- About this exercise
Report, from the records below, every line where the word "brown" appears.

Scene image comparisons

————————

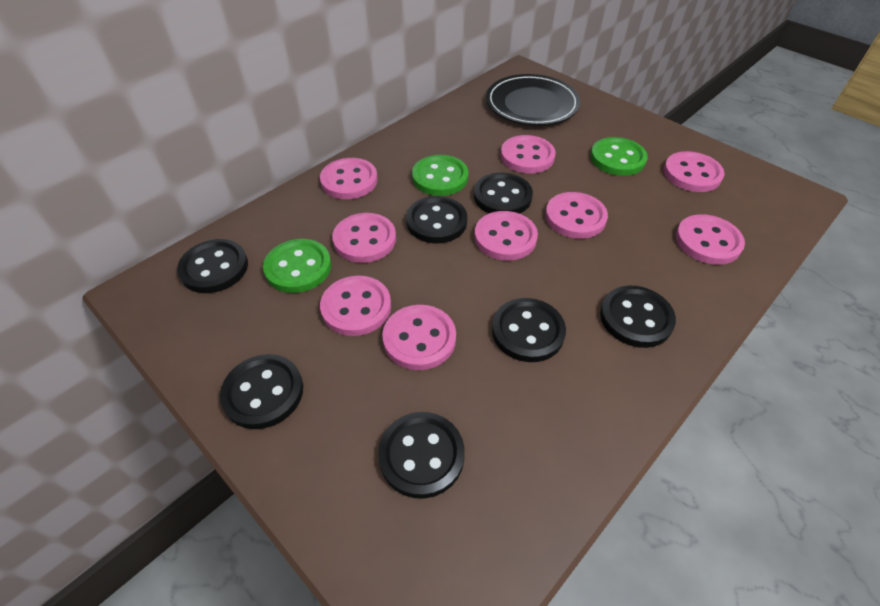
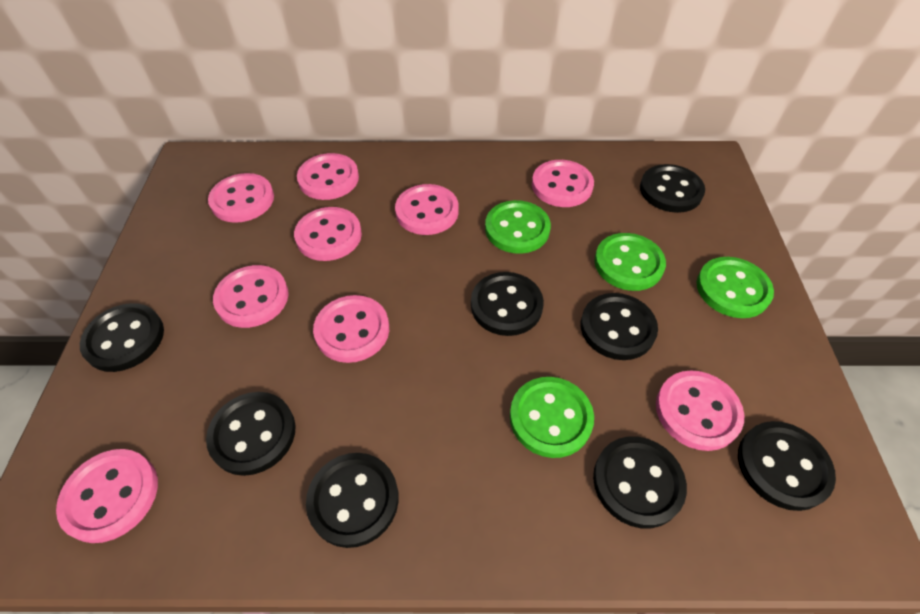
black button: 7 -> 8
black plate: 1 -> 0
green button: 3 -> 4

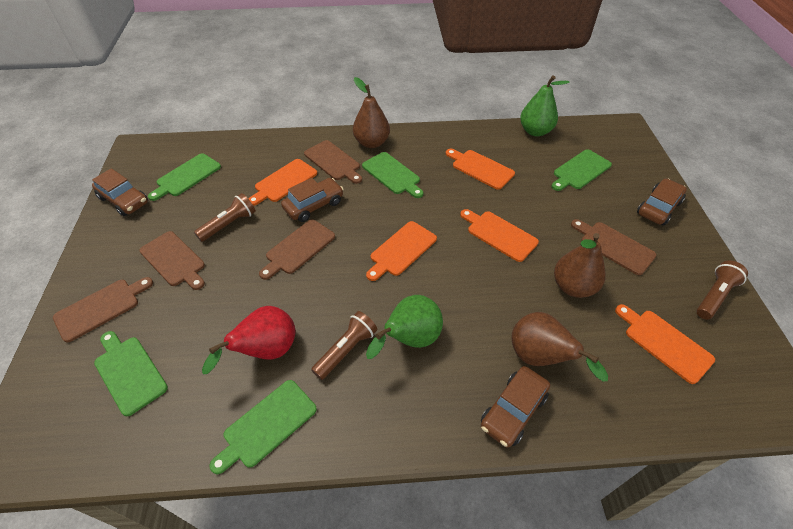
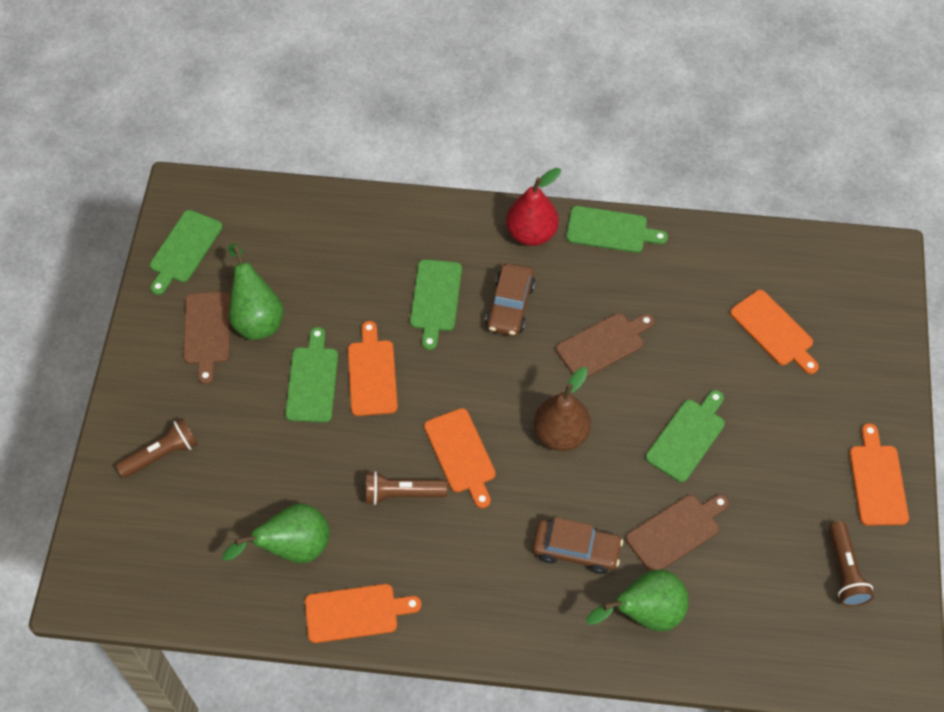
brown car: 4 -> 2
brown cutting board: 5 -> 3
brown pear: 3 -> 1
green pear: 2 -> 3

————————

- Response area
brown car: 4 -> 2
brown cutting board: 5 -> 3
brown pear: 3 -> 1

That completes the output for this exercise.